Your reply should hold exactly the lines from the one that contains "(544, 375) = (506, 361): purple" through the end of the data. Repeat them word for word.

═══ The input

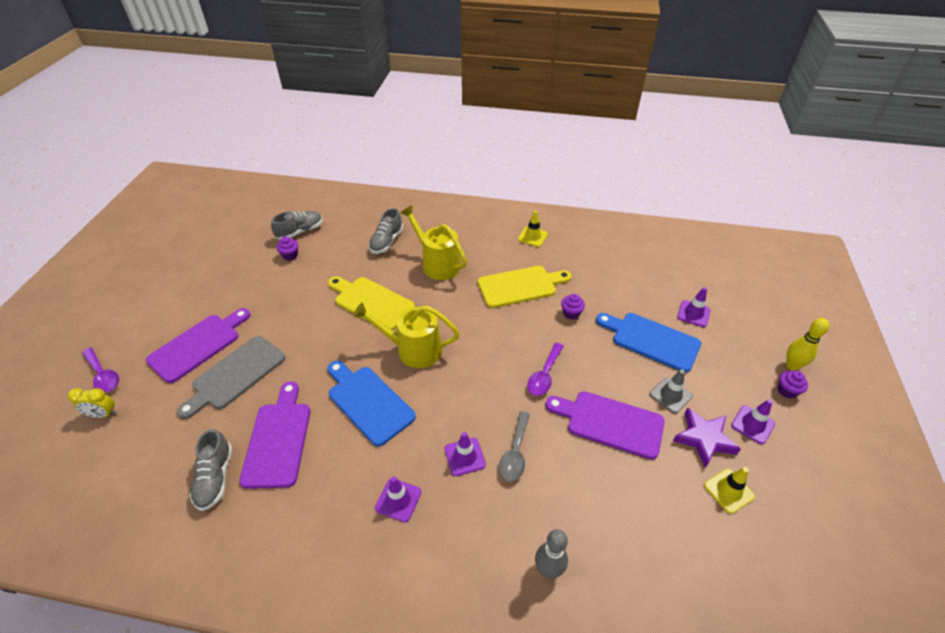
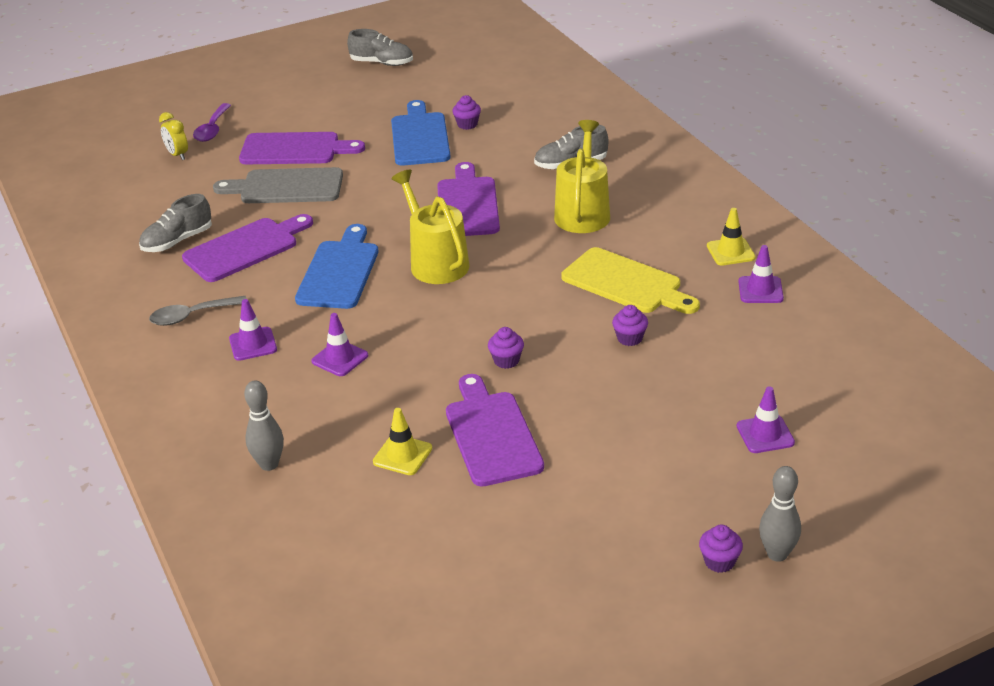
camera: 55 degrees right, 10 degrees down
(300, 231) = (509, 109): grey shoe -> grey shoe (382, 63)
(371, 302) = (467, 204): yellow cutting board -> purple cutting board
(515, 453) = (379, 387): grey spoon -> grey spoon (192, 316)
(544, 375) = (506, 361): purple spoon -> purple cupcake
(651, 340) = (665, 417): blue cutting board -> blue cutting board (420, 137)
(670, 395) = (589, 464): grey traffic cone -> none
(704, 439) = (550, 514): purple star -> none
(728, 491) = (492, 557): yellow traffic cone -> yellow traffic cone (402, 455)
(752, 424) = (620, 547): purple traffic cone -> purple traffic cone (760, 290)
(792, 365) = (777, 554): yellow bowling pin -> grey bowling pin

══════

▶ **Reply**:
(544, 375) = (506, 361): purple spoon -> purple cupcake
(651, 340) = (665, 417): blue cutting board -> blue cutting board (420, 137)
(670, 395) = (589, 464): grey traffic cone -> none
(704, 439) = (550, 514): purple star -> none
(728, 491) = (492, 557): yellow traffic cone -> yellow traffic cone (402, 455)
(752, 424) = (620, 547): purple traffic cone -> purple traffic cone (760, 290)
(792, 365) = (777, 554): yellow bowling pin -> grey bowling pin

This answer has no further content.